START The input
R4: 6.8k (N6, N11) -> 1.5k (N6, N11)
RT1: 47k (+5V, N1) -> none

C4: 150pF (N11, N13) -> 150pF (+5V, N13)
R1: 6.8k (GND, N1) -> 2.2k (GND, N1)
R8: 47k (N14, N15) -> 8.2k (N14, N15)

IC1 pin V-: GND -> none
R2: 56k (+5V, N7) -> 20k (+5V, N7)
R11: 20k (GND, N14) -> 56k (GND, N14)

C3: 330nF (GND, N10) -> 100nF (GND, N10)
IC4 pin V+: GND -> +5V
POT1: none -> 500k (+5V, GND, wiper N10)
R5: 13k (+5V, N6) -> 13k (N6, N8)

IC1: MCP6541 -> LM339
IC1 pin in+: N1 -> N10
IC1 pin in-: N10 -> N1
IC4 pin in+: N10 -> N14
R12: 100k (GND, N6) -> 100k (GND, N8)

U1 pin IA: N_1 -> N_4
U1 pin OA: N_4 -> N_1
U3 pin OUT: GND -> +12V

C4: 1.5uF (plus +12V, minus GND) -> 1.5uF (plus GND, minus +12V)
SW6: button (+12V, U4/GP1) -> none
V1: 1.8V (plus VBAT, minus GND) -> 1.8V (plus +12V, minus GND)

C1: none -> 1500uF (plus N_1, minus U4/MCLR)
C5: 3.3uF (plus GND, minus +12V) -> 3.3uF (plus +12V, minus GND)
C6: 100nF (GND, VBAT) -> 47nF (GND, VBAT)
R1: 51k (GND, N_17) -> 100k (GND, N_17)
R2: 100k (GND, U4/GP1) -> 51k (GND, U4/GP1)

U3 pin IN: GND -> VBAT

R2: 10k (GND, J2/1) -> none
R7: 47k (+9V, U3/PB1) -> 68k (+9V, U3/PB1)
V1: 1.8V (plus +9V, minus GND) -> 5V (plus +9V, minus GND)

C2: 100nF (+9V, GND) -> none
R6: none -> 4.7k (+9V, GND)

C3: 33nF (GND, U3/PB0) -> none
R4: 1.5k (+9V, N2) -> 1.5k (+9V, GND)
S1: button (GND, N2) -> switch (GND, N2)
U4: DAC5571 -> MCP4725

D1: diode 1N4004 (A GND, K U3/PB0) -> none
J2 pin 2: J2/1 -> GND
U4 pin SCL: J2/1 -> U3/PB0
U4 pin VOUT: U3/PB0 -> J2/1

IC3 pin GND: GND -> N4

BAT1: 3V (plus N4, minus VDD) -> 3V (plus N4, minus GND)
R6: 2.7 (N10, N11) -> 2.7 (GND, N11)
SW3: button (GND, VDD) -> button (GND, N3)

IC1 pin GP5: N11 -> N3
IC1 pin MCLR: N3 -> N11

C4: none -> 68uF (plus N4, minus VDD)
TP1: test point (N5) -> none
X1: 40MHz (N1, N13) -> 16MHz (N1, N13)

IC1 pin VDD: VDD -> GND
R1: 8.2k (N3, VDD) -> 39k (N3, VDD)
END The input
* _Work request_
Retype exactly, and only, the lines that run from the one with "IC4 pin V+: GND -> +5V" through the final line of the entries.

* _Task result_
IC4 pin V+: GND -> +5V
POT1: none -> 500k (+5V, GND, wiper N10)
R5: 13k (+5V, N6) -> 13k (N6, N8)

IC1: MCP6541 -> LM339
IC1 pin in+: N1 -> N10
IC1 pin in-: N10 -> N1
IC4 pin in+: N10 -> N14
R12: 100k (GND, N6) -> 100k (GND, N8)

U1 pin IA: N_1 -> N_4
U1 pin OA: N_4 -> N_1
U3 pin OUT: GND -> +12V

C4: 1.5uF (plus +12V, minus GND) -> 1.5uF (plus GND, minus +12V)
SW6: button (+12V, U4/GP1) -> none
V1: 1.8V (plus VBAT, minus GND) -> 1.8V (plus +12V, minus GND)

C1: none -> 1500uF (plus N_1, minus U4/MCLR)
C5: 3.3uF (plus GND, minus +12V) -> 3.3uF (plus +12V, minus GND)
C6: 100nF (GND, VBAT) -> 47nF (GND, VBAT)
R1: 51k (GND, N_17) -> 100k (GND, N_17)
R2: 100k (GND, U4/GP1) -> 51k (GND, U4/GP1)

U3 pin IN: GND -> VBAT

R2: 10k (GND, J2/1) -> none
R7: 47k (+9V, U3/PB1) -> 68k (+9V, U3/PB1)
V1: 1.8V (plus +9V, minus GND) -> 5V (plus +9V, minus GND)

C2: 100nF (+9V, GND) -> none
R6: none -> 4.7k (+9V, GND)

C3: 33nF (GND, U3/PB0) -> none
R4: 1.5k (+9V, N2) -> 1.5k (+9V, GND)
S1: button (GND, N2) -> switch (GND, N2)
U4: DAC5571 -> MCP4725

D1: diode 1N4004 (A GND, K U3/PB0) -> none
J2 pin 2: J2/1 -> GND
U4 pin SCL: J2/1 -> U3/PB0
U4 pin VOUT: U3/PB0 -> J2/1

IC3 pin GND: GND -> N4

BAT1: 3V (plus N4, minus VDD) -> 3V (plus N4, minus GND)
R6: 2.7 (N10, N11) -> 2.7 (GND, N11)
SW3: button (GND, VDD) -> button (GND, N3)

IC1 pin GP5: N11 -> N3
IC1 pin MCLR: N3 -> N11

C4: none -> 68uF (plus N4, minus VDD)
TP1: test point (N5) -> none
X1: 40MHz (N1, N13) -> 16MHz (N1, N13)

IC1 pin VDD: VDD -> GND
R1: 8.2k (N3, VDD) -> 39k (N3, VDD)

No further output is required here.